* [Try it]:
Copy the data below exactly. Any pictures in it should be omitted.

* [Spatial reasoning data]:

◆ ◆ ◆ ◆ ◆

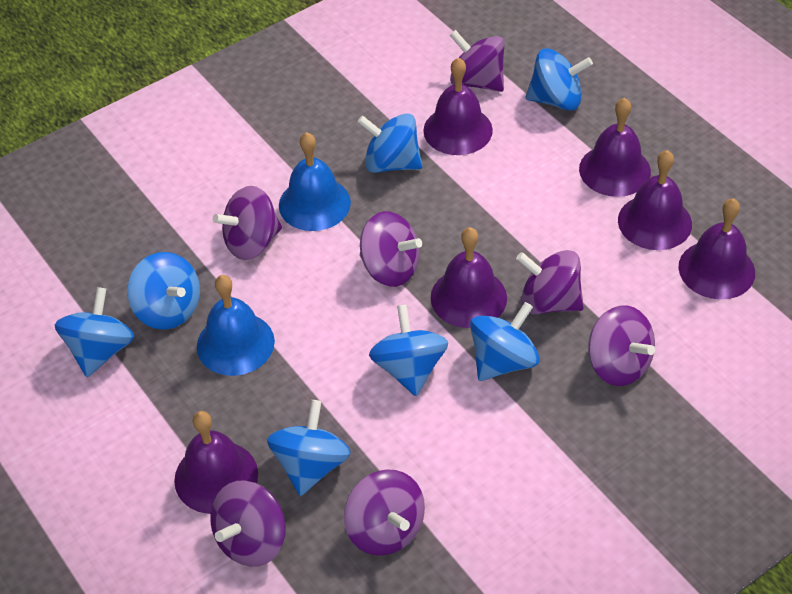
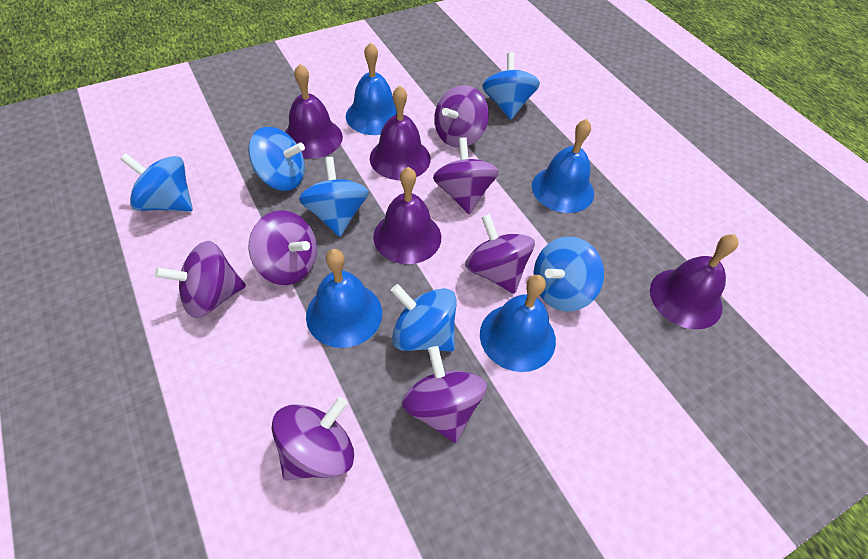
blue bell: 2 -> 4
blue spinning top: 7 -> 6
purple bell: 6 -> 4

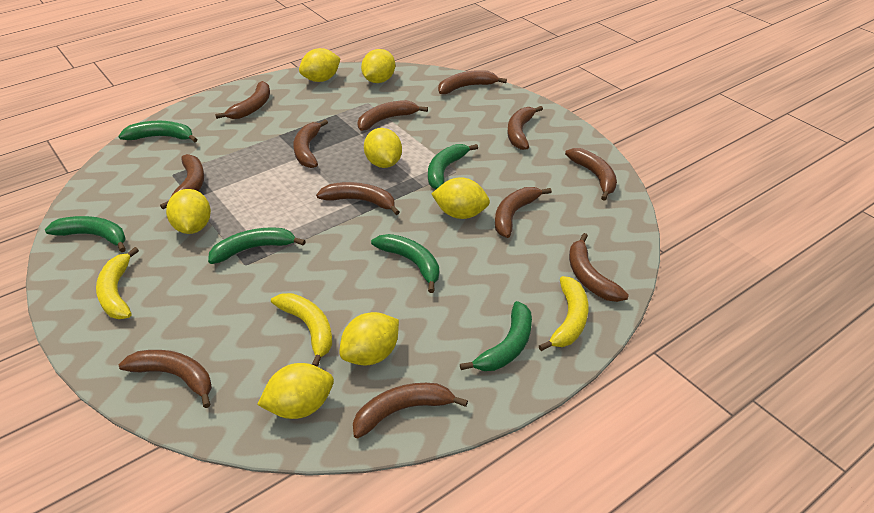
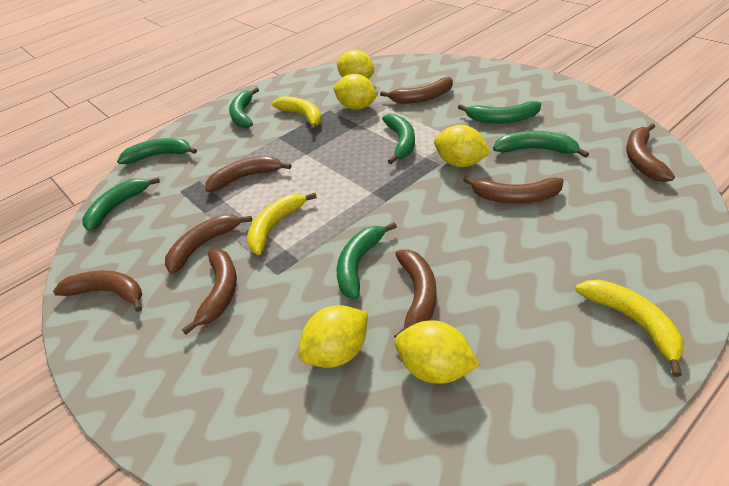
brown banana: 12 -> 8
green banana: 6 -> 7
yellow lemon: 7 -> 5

◆ ◆ ◆ ◆ ◆

* [Reply]:
blue bell: 2 -> 4
blue spinning top: 7 -> 6
purple bell: 6 -> 4

brown banana: 12 -> 8
green banana: 6 -> 7
yellow lemon: 7 -> 5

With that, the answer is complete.